Given information:
--

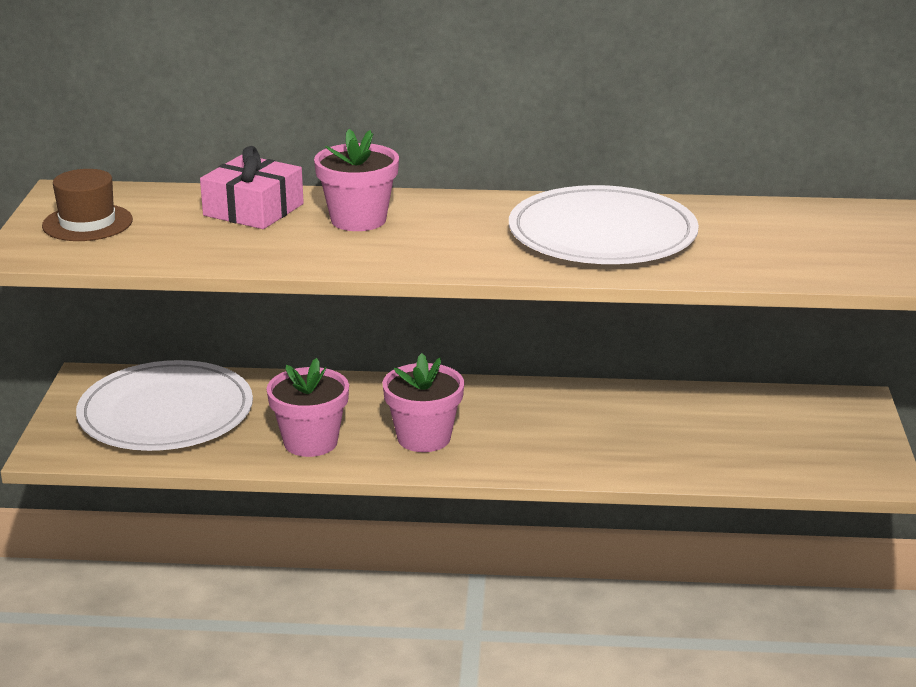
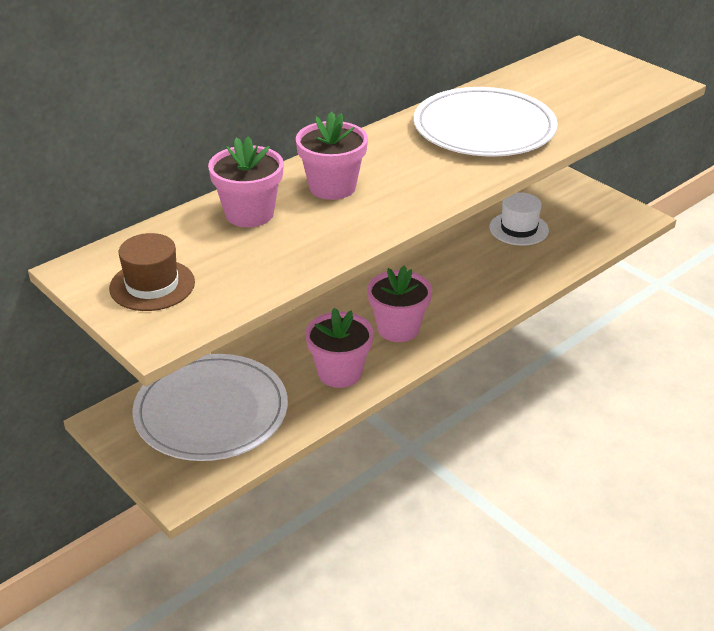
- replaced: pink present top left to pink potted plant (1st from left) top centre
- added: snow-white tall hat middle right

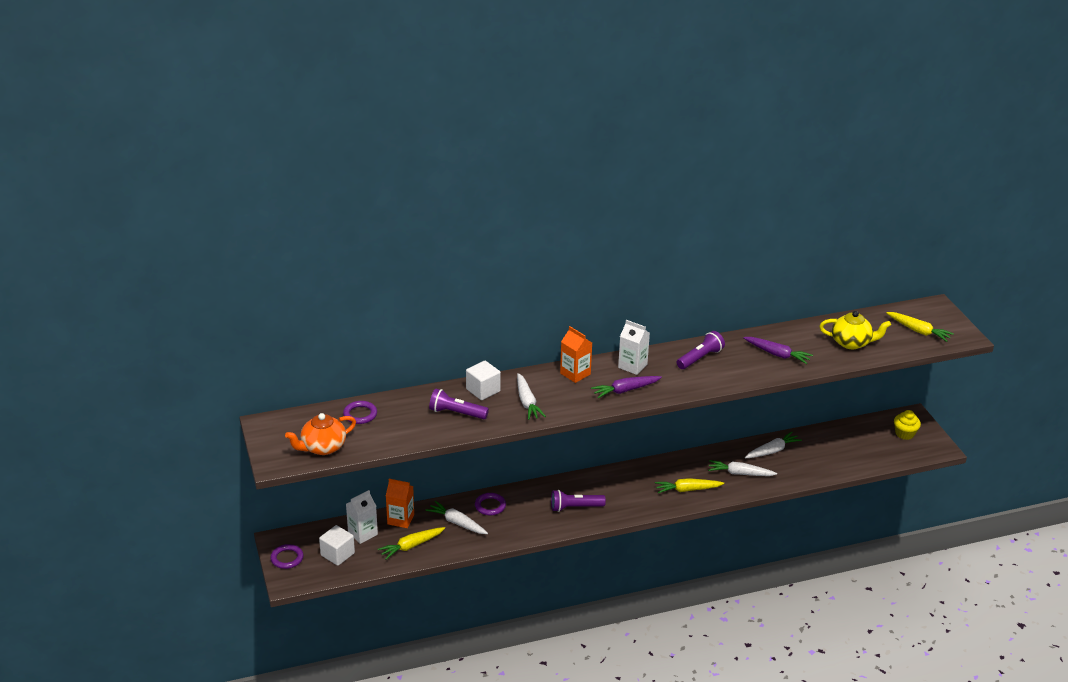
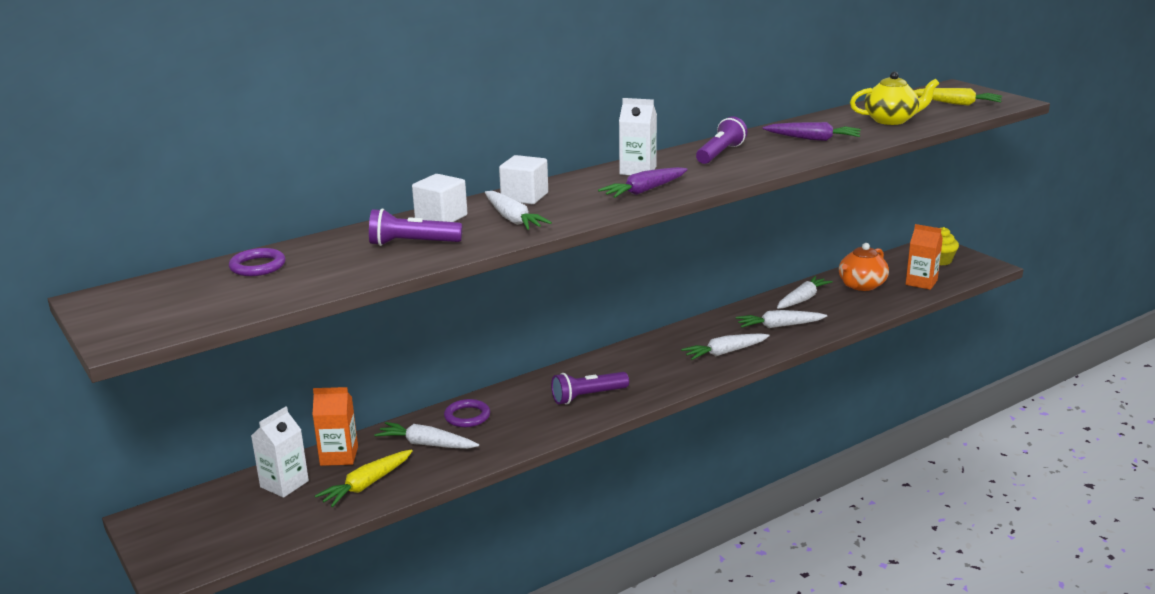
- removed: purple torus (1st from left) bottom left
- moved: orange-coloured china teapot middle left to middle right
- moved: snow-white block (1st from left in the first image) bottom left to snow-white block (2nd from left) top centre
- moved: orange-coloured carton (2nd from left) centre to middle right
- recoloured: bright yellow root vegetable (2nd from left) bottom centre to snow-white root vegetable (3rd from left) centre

--

Work instruction: Write out the whole listing above exactly, minus images.

Solution:
- replaced: pink present top left to pink potted plant (1st from left) top centre
- added: snow-white tall hat middle right

- removed: purple torus (1st from left) bottom left
- moved: orange-coloured china teapot middle left to middle right
- moved: snow-white block (1st from left in the first image) bottom left to snow-white block (2nd from left) top centre
- moved: orange-coloured carton (2nd from left) centre to middle right
- recoloured: bright yellow root vegetable (2nd from left) bottom centre to snow-white root vegetable (3rd from left) centre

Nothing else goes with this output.